_MATERIAL SHOWN_.
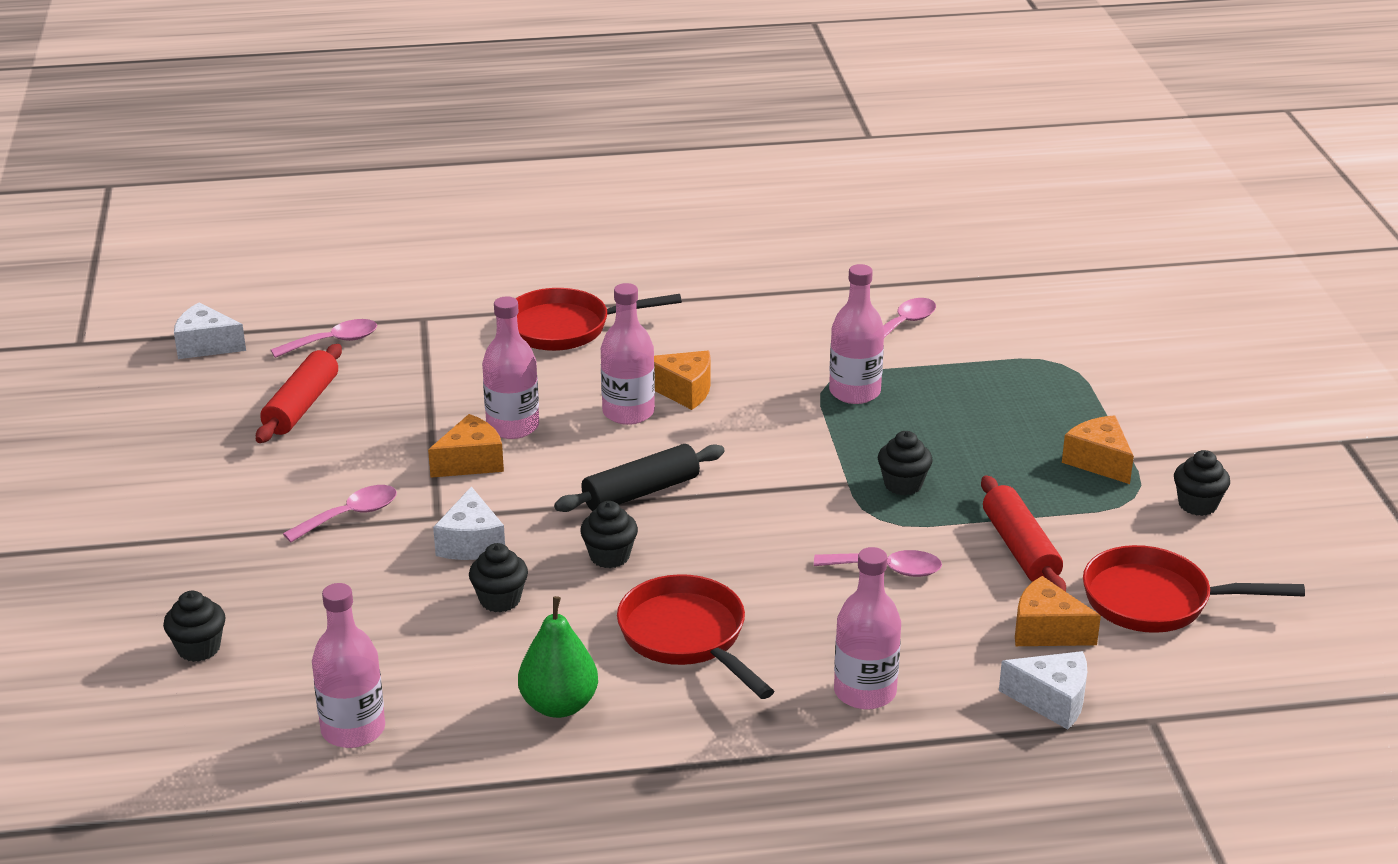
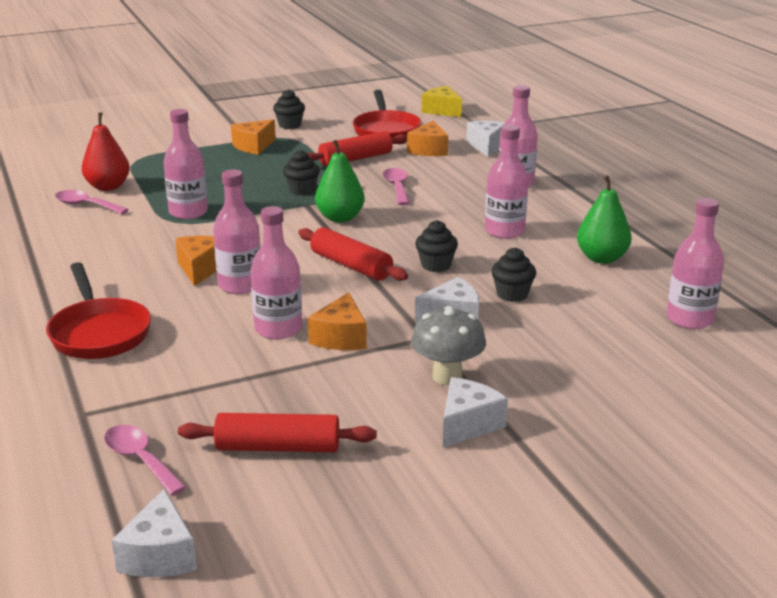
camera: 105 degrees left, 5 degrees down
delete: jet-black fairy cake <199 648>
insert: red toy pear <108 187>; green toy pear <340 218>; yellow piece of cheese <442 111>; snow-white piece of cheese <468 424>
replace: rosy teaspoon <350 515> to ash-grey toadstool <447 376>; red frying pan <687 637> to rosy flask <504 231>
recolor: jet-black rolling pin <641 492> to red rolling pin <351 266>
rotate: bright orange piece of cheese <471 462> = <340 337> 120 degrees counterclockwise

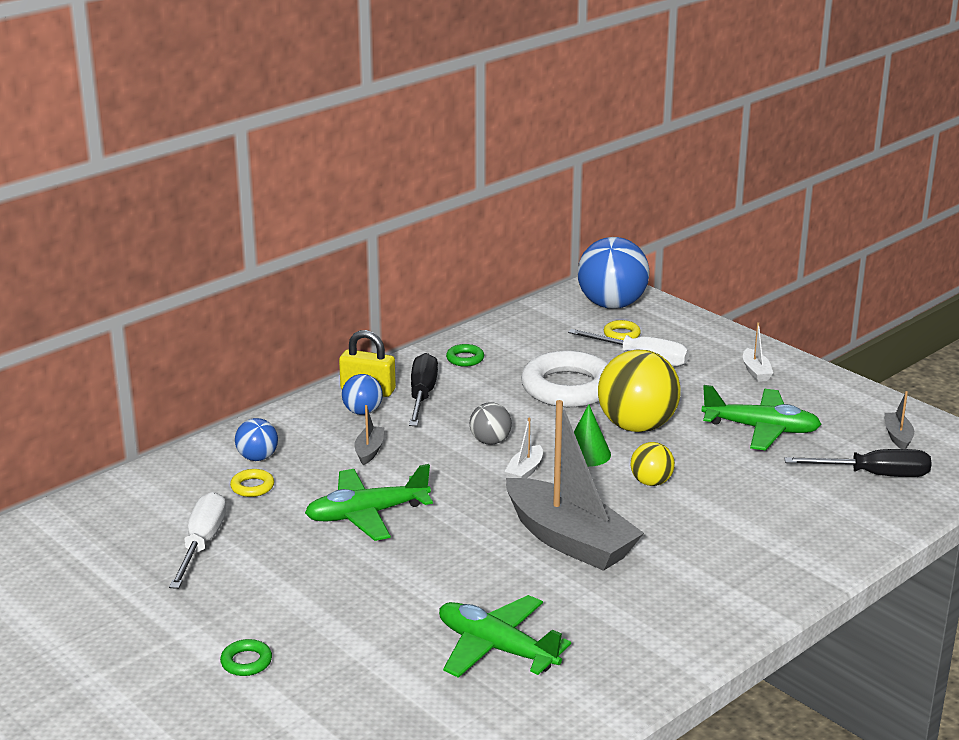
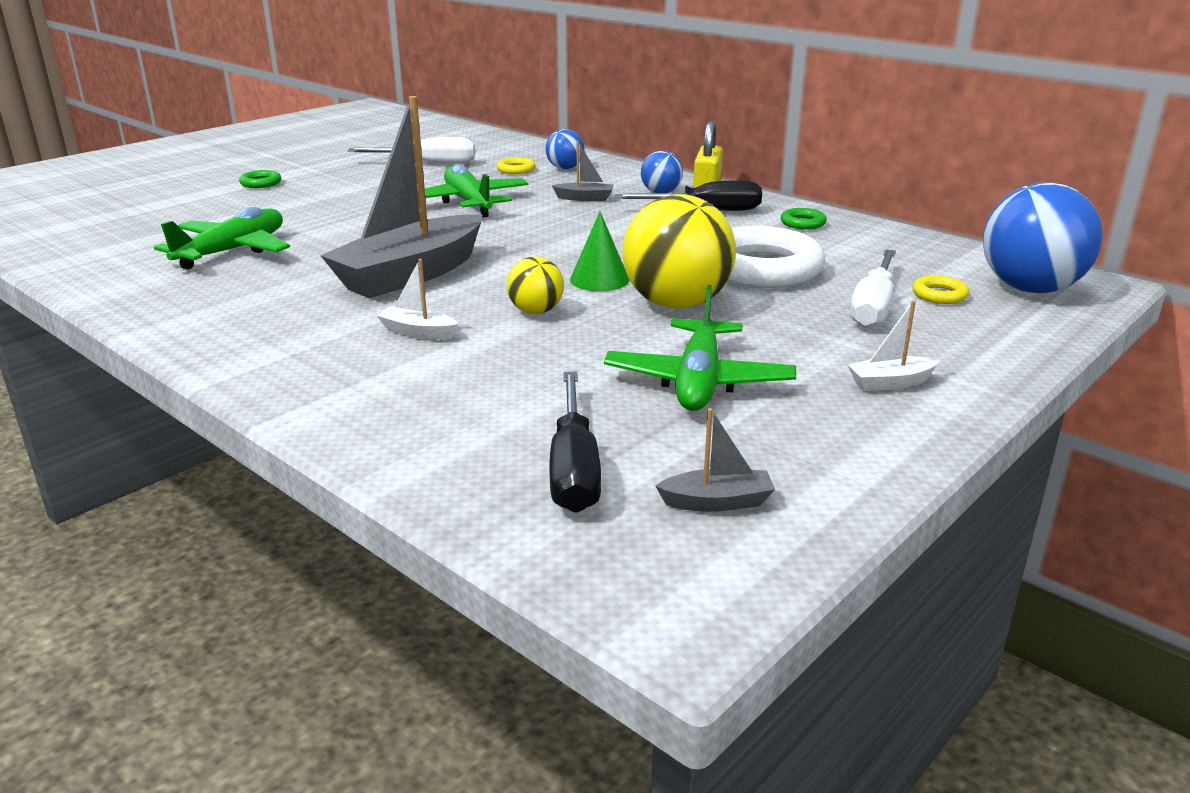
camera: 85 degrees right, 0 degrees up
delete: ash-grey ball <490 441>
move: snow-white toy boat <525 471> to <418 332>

--

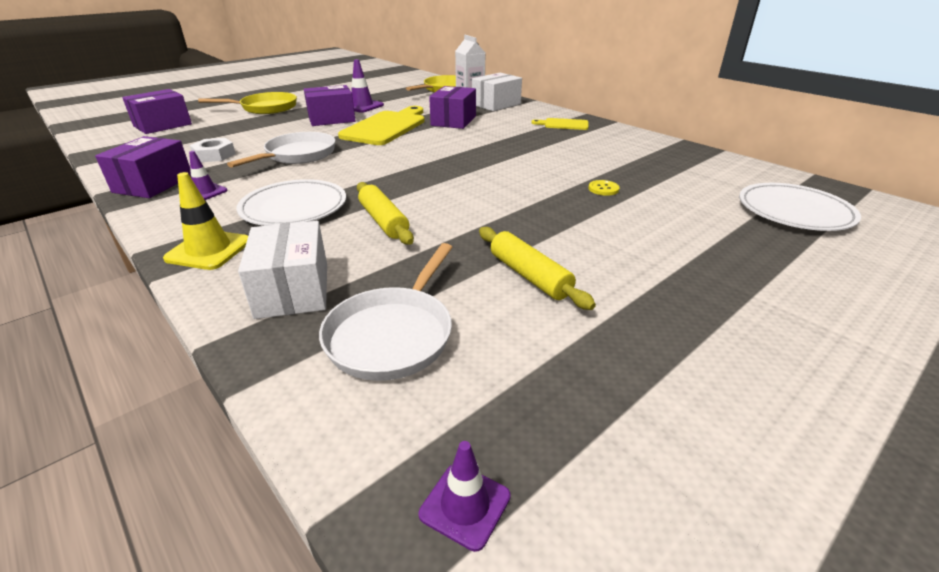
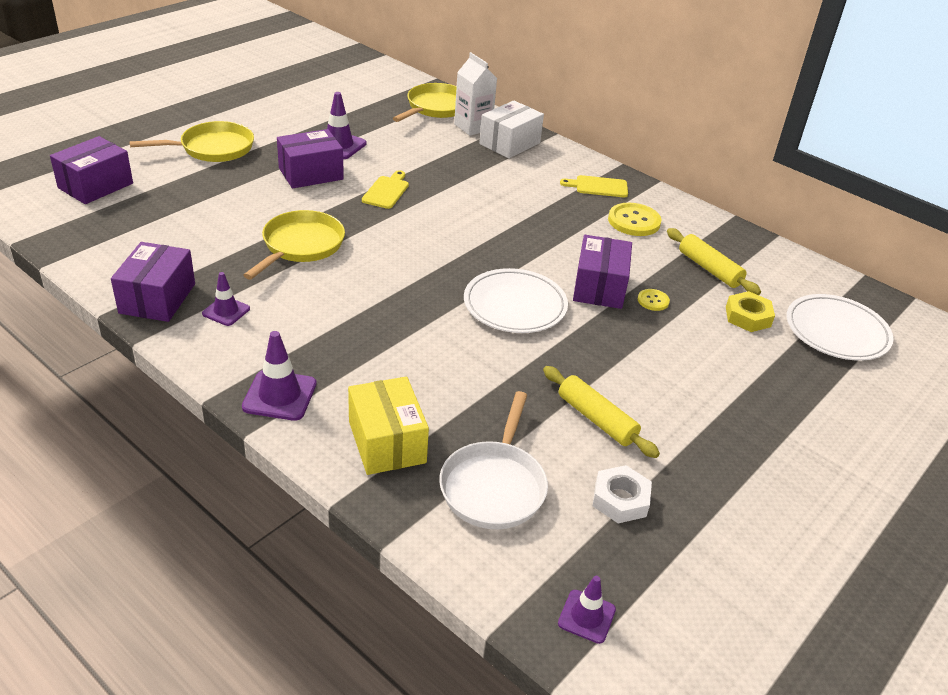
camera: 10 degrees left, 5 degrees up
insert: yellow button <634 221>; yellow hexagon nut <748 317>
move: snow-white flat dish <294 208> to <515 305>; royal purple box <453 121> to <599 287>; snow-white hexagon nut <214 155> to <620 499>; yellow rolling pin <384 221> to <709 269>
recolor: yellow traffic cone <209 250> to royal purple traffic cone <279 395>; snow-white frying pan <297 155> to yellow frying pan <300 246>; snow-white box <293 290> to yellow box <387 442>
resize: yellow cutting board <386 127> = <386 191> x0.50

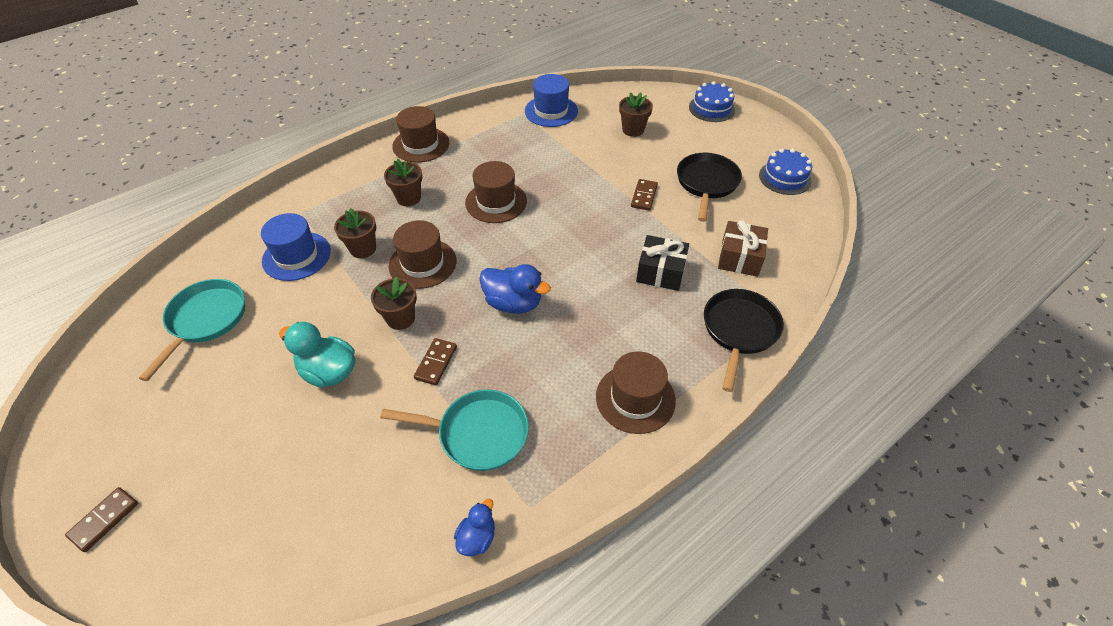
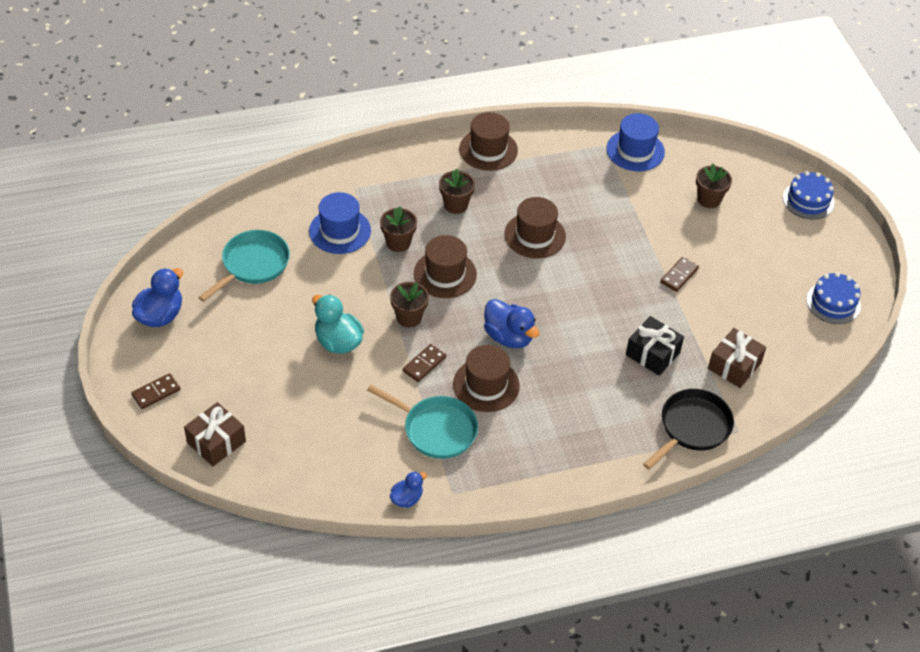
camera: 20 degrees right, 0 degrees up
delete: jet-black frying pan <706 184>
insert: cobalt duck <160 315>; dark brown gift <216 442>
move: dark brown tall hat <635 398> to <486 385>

==

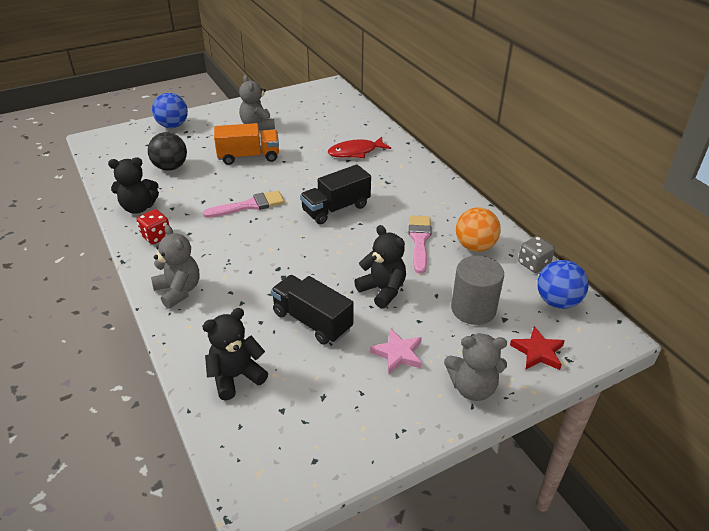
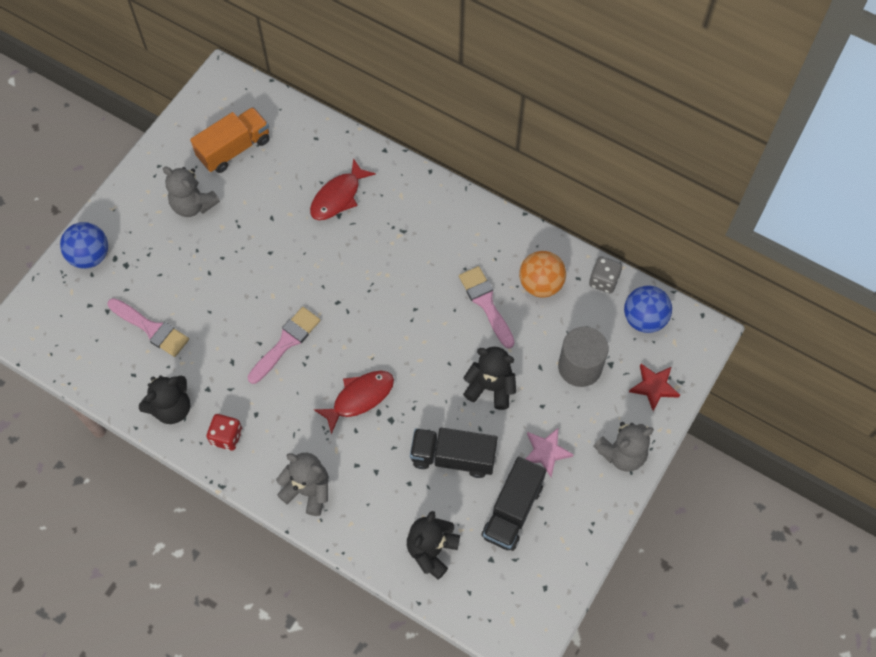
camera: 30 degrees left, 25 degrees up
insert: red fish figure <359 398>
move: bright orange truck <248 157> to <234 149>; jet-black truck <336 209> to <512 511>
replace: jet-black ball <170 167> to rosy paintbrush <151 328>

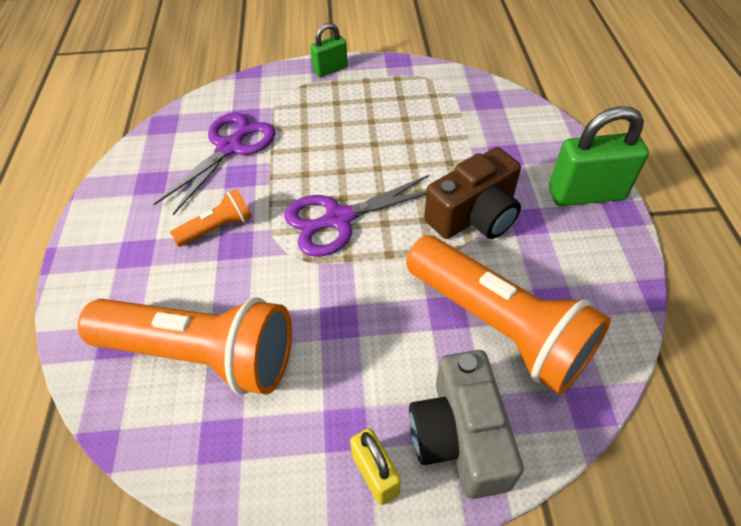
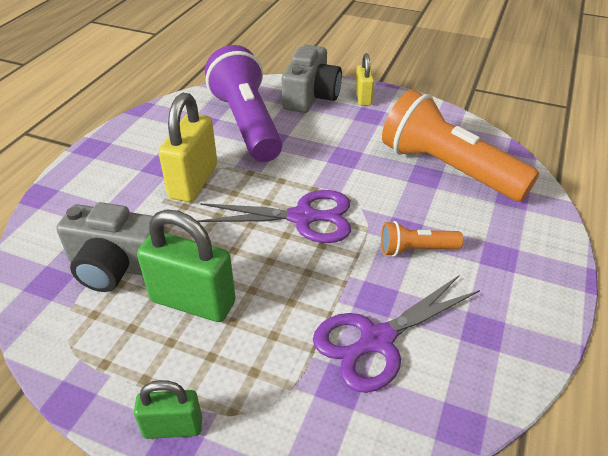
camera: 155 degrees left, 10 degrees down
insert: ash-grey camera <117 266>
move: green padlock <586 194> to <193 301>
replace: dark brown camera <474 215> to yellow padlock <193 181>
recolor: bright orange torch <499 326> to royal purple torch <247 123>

_WORK INSTRUCTION_.
Could you reproduce, exactly, every line above from the line with "insert: red toy" to the line with "recolor: jet-black rolling", and no other line? Both ends count.

_RESULT_.
insert: red toy pear <108 187>; green toy pear <340 218>; yellow piece of cheese <442 111>; snow-white piece of cheese <468 424>
replace: rosy teaspoon <350 515> to ash-grey toadstool <447 376>; red frying pan <687 637> to rosy flask <504 231>
recolor: jet-black rolling pin <641 492> to red rolling pin <351 266>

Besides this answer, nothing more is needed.